>>

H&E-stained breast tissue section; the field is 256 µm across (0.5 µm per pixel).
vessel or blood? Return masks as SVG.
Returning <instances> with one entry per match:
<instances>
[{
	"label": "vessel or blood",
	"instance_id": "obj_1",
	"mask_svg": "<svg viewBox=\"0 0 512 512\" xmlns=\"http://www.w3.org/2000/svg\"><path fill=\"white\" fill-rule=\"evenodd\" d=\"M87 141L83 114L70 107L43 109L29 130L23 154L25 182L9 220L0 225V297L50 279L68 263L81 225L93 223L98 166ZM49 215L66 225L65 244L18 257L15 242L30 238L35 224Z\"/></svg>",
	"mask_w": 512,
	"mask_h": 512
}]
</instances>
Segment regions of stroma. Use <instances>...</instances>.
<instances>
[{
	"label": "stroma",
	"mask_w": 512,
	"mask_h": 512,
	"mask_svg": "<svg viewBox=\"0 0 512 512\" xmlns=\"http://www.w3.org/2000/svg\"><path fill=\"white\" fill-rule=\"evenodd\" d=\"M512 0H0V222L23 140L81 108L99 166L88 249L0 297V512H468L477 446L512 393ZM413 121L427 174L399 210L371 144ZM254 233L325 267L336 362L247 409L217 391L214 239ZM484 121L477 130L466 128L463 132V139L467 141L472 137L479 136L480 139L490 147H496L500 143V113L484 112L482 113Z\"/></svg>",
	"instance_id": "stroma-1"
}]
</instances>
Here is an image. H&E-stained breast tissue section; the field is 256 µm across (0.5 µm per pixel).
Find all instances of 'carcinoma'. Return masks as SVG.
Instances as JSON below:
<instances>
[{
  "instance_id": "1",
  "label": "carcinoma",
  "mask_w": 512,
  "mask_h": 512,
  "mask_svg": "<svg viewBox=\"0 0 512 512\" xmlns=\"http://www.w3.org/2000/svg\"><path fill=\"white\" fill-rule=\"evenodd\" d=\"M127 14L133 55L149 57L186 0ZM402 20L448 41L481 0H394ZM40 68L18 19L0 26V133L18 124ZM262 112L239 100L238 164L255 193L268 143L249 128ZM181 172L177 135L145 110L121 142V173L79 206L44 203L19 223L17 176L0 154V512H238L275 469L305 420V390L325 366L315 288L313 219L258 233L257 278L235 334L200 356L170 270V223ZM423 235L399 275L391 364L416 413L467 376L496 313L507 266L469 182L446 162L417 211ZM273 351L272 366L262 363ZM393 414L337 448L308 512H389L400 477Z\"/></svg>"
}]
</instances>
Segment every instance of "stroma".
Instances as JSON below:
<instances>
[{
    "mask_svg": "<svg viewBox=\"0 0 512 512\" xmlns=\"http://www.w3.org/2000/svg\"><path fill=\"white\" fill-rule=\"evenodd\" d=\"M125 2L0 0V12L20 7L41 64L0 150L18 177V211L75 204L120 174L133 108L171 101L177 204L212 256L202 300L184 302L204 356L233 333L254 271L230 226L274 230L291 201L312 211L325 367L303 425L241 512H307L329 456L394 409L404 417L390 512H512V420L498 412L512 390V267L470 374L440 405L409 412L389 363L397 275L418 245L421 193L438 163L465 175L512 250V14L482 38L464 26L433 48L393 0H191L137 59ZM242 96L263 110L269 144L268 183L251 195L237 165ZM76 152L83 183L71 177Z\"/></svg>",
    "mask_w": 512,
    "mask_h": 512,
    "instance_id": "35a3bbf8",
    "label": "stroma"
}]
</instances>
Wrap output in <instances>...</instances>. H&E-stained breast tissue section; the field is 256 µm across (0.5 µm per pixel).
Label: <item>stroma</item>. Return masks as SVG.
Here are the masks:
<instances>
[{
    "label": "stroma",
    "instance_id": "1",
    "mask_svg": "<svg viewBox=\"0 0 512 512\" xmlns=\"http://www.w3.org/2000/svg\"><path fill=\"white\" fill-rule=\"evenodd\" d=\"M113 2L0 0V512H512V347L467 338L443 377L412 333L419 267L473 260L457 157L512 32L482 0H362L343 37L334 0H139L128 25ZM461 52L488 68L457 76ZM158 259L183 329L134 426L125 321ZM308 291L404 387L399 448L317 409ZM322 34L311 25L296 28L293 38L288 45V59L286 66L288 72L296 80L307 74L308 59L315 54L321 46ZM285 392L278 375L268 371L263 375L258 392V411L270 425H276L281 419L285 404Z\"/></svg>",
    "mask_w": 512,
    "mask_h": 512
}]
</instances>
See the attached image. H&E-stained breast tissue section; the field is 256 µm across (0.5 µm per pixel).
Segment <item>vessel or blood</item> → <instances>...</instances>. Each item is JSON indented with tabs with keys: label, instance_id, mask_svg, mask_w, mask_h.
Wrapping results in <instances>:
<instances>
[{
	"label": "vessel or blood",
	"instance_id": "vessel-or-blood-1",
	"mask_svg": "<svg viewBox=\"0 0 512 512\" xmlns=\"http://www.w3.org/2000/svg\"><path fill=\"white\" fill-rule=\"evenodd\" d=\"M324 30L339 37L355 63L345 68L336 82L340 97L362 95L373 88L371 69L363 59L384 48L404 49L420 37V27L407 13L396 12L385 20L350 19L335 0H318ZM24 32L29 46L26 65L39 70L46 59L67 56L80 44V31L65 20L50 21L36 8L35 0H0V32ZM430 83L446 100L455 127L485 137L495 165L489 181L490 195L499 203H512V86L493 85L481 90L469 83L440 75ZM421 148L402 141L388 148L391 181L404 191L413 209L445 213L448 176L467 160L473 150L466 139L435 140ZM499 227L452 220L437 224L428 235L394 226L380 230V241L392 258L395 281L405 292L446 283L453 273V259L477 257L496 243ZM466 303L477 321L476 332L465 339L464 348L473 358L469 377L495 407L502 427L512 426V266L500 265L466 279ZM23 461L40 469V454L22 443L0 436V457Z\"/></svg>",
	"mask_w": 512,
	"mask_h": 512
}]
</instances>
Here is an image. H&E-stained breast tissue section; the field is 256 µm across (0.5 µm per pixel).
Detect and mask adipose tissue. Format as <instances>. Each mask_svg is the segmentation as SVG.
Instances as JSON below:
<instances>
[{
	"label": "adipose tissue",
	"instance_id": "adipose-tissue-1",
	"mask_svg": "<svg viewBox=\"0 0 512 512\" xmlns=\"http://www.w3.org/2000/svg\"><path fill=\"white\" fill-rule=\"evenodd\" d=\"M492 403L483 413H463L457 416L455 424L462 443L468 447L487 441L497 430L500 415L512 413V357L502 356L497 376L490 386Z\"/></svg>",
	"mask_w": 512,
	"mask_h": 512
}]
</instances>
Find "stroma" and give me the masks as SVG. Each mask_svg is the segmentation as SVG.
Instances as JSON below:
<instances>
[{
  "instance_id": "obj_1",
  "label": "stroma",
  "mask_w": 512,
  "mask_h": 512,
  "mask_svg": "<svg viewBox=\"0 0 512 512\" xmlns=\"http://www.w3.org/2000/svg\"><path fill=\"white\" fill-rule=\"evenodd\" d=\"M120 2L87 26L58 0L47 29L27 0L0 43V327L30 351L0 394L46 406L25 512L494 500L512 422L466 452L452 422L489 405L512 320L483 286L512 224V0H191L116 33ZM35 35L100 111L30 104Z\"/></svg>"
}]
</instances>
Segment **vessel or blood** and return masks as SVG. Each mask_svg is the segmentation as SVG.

<<

## WHAT YOU ARE ASKED TO DO
Repeat every line of the records above exactly.

## ANSWER TO THIS TASK
H&E-stained breast tissue section; the field is 256 µm across (0.5 µm per pixel).
vessel or blood? Return masks as SVG.
Returning <instances> with one entry per match:
<instances>
[{
	"label": "vessel or blood",
	"instance_id": "obj_1",
	"mask_svg": "<svg viewBox=\"0 0 512 512\" xmlns=\"http://www.w3.org/2000/svg\"><path fill=\"white\" fill-rule=\"evenodd\" d=\"M87 141L83 114L70 107L43 109L29 130L23 154L25 182L9 220L0 225V297L50 279L68 263L81 225L93 223L98 166ZM49 215L66 225L65 244L18 257L15 242L30 238L35 224Z\"/></svg>",
	"mask_w": 512,
	"mask_h": 512
}]
</instances>
Segment regions of stroma. Use <instances>...</instances>.
<instances>
[{
	"label": "stroma",
	"mask_w": 512,
	"mask_h": 512,
	"mask_svg": "<svg viewBox=\"0 0 512 512\" xmlns=\"http://www.w3.org/2000/svg\"><path fill=\"white\" fill-rule=\"evenodd\" d=\"M512 0H0V222L23 140L81 108L99 166L88 249L0 297V512H468L477 446L512 393ZM413 121L427 174L399 210L371 144ZM254 233L325 267L336 362L247 409L217 391L214 239ZM484 121L477 130L466 128L463 132V139L467 141L472 137L479 136L480 139L490 147H496L500 143V113L484 112L482 113Z\"/></svg>",
	"instance_id": "stroma-1"
}]
</instances>
Here is an image. H&E-stained breast tissue section; the field is 256 µm across (0.5 µm per pixel).
Find all instances of 'carcinoma'. Return masks as SVG.
Instances as JSON below:
<instances>
[{
  "instance_id": "1",
  "label": "carcinoma",
  "mask_w": 512,
  "mask_h": 512,
  "mask_svg": "<svg viewBox=\"0 0 512 512\" xmlns=\"http://www.w3.org/2000/svg\"><path fill=\"white\" fill-rule=\"evenodd\" d=\"M127 14L133 55L149 57L186 0ZM402 20L448 41L481 0H394ZM40 68L18 19L0 26V133L18 124ZM262 112L239 100L238 164L255 193L268 143L249 128ZM181 172L177 135L145 110L121 142V173L79 206L44 203L19 223L17 176L0 154V512H238L275 469L305 420V390L325 366L315 288L313 219L258 233L257 278L235 334L200 356L170 270V223ZM423 235L399 275L391 364L416 413L467 376L496 313L507 266L469 182L446 162L417 211ZM273 351L272 366L262 363ZM393 414L337 448L308 512H389L400 477Z\"/></svg>"
}]
</instances>
Segment every instance of "stroma".
Instances as JSON below:
<instances>
[{
    "mask_svg": "<svg viewBox=\"0 0 512 512\" xmlns=\"http://www.w3.org/2000/svg\"><path fill=\"white\" fill-rule=\"evenodd\" d=\"M125 2L0 0V12L20 7L41 64L0 150L18 177V211L75 204L120 174L133 108L171 101L177 204L212 256L202 300L184 302L204 356L233 333L254 271L230 226L274 230L291 201L312 211L325 367L303 425L241 512H307L329 456L394 409L404 417L390 512H512V420L498 412L512 390V267L470 374L440 405L409 412L389 363L397 275L418 245L421 193L438 163L465 175L512 250V14L482 38L464 26L433 48L393 0H191L137 59ZM242 96L263 110L269 144L268 183L251 195L237 165ZM76 152L83 183L71 177Z\"/></svg>",
    "mask_w": 512,
    "mask_h": 512,
    "instance_id": "35a3bbf8",
    "label": "stroma"
}]
</instances>
Wrap output in <instances>...</instances>. H&E-stained breast tissue section; the field is 256 µm across (0.5 µm per pixel).
Label: <item>stroma</item>. Return masks as SVG.
Here are the masks:
<instances>
[{
    "label": "stroma",
    "instance_id": "1",
    "mask_svg": "<svg viewBox=\"0 0 512 512\" xmlns=\"http://www.w3.org/2000/svg\"><path fill=\"white\" fill-rule=\"evenodd\" d=\"M113 2L0 0V512H512V347L467 338L443 377L412 333L419 267L473 260L457 157L512 32L482 0H362L343 37L334 0H139L128 25ZM461 52L488 68L457 76ZM158 259L183 329L134 426L125 321ZM308 291L404 387L399 448L317 409ZM322 34L311 25L296 28L293 38L288 45V59L286 66L288 72L296 80L307 74L308 59L315 54L321 46ZM285 392L278 375L268 371L263 375L258 392V411L270 425H276L281 419L285 404Z\"/></svg>",
    "mask_w": 512,
    "mask_h": 512
}]
</instances>
See the attached image. H&E-stained breast tissue section; the field is 256 µm across (0.5 µm per pixel).
Segment <item>vessel or blood</item> → <instances>...</instances>. Each item is JSON indented with tabs with keys: label, instance_id, mask_svg, mask_w, mask_h.
Wrapping results in <instances>:
<instances>
[{
	"label": "vessel or blood",
	"instance_id": "vessel-or-blood-1",
	"mask_svg": "<svg viewBox=\"0 0 512 512\" xmlns=\"http://www.w3.org/2000/svg\"><path fill=\"white\" fill-rule=\"evenodd\" d=\"M324 30L339 37L355 63L345 68L336 82L340 97L362 95L373 88L371 69L363 59L384 48L404 49L420 37V27L407 13L396 12L385 20L350 19L335 0H318ZM24 32L29 46L26 65L39 70L46 59L67 56L80 44V31L65 20L50 21L36 8L35 0H0V32ZM430 83L446 100L455 127L485 137L495 165L489 181L490 195L499 203H512V86L493 85L481 90L469 83L440 75ZM421 148L402 141L388 148L391 181L404 191L413 209L445 213L448 176L467 160L473 150L466 139L435 140ZM499 227L452 220L437 224L428 235L394 226L380 230V241L392 258L395 281L405 292L446 283L453 273V259L477 257L496 243ZM466 303L477 321L476 332L465 339L464 348L473 358L469 377L495 407L502 427L512 426V266L500 265L466 279ZM23 461L40 469V454L22 443L0 436V457Z\"/></svg>",
	"mask_w": 512,
	"mask_h": 512
}]
</instances>
Here is an image. H&E-stained breast tissue section; the field is 256 µm across (0.5 µm per pixel).
Detect and mask adipose tissue. Format as <instances>. Each mask_svg is the segmentation as SVG.
Instances as JSON below:
<instances>
[{
	"label": "adipose tissue",
	"instance_id": "adipose-tissue-1",
	"mask_svg": "<svg viewBox=\"0 0 512 512\" xmlns=\"http://www.w3.org/2000/svg\"><path fill=\"white\" fill-rule=\"evenodd\" d=\"M492 403L483 413H463L457 416L455 424L462 443L468 447L487 441L497 430L500 415L512 413V357L502 356L497 376L490 386Z\"/></svg>",
	"mask_w": 512,
	"mask_h": 512
}]
</instances>
Find "stroma" and give me the masks as SVG. Each mask_svg is the segmentation as SVG.
Instances as JSON below:
<instances>
[{
  "instance_id": "obj_1",
  "label": "stroma",
  "mask_w": 512,
  "mask_h": 512,
  "mask_svg": "<svg viewBox=\"0 0 512 512\" xmlns=\"http://www.w3.org/2000/svg\"><path fill=\"white\" fill-rule=\"evenodd\" d=\"M120 2L87 26L58 0L47 29L27 0L0 43V327L30 351L0 394L46 406L25 512L494 500L512 422L466 452L452 422L489 405L512 320L483 286L512 224V0H191L116 33ZM35 35L100 111L30 104Z\"/></svg>"
}]
</instances>
Segment **vessel or blood** and return masks as SVG. Each mask_svg is the segmentation as SVG.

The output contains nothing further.